WHAT NEEDS TO BE DONE »
If a line of the data below contains the string "none", copy it into your answer.

MATERIAL TO PROCESS »
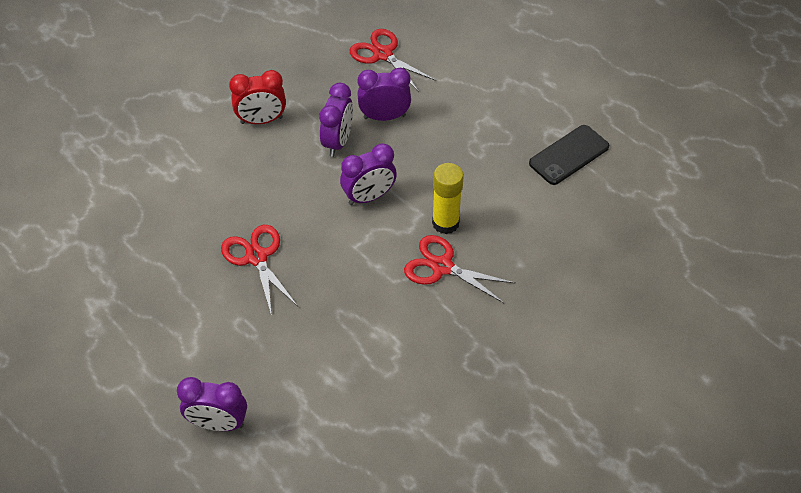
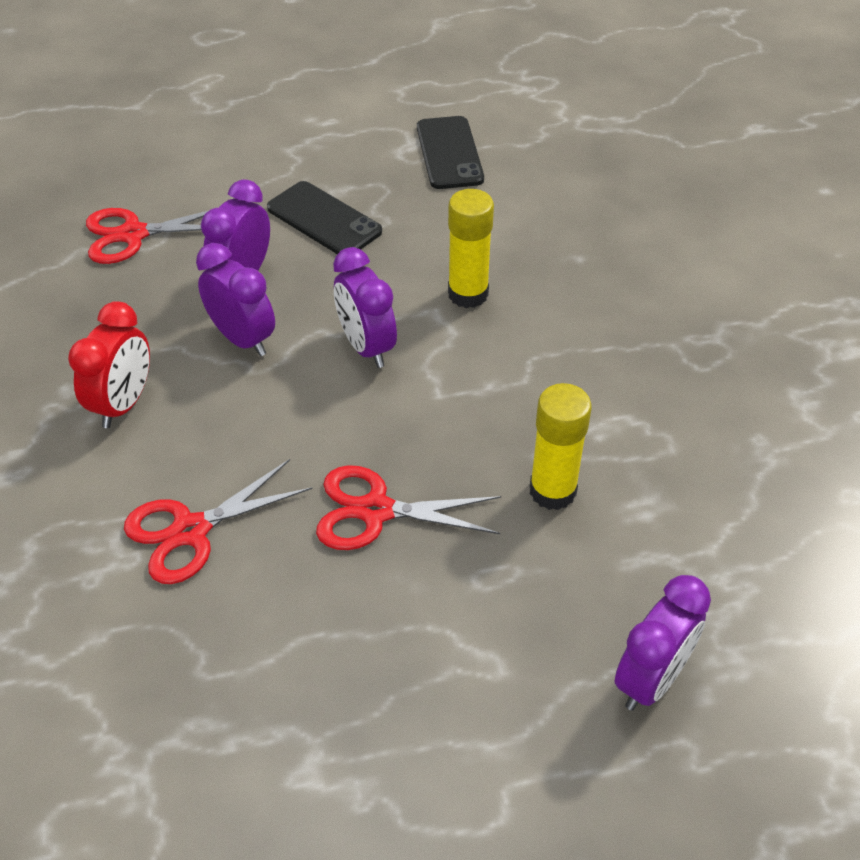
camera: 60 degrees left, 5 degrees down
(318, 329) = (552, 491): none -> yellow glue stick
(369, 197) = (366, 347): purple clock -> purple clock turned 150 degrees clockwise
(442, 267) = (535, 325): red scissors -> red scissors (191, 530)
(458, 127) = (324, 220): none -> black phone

WRITTEN SOLUTION »
(318, 329) = (552, 491): none -> yellow glue stick
(458, 127) = (324, 220): none -> black phone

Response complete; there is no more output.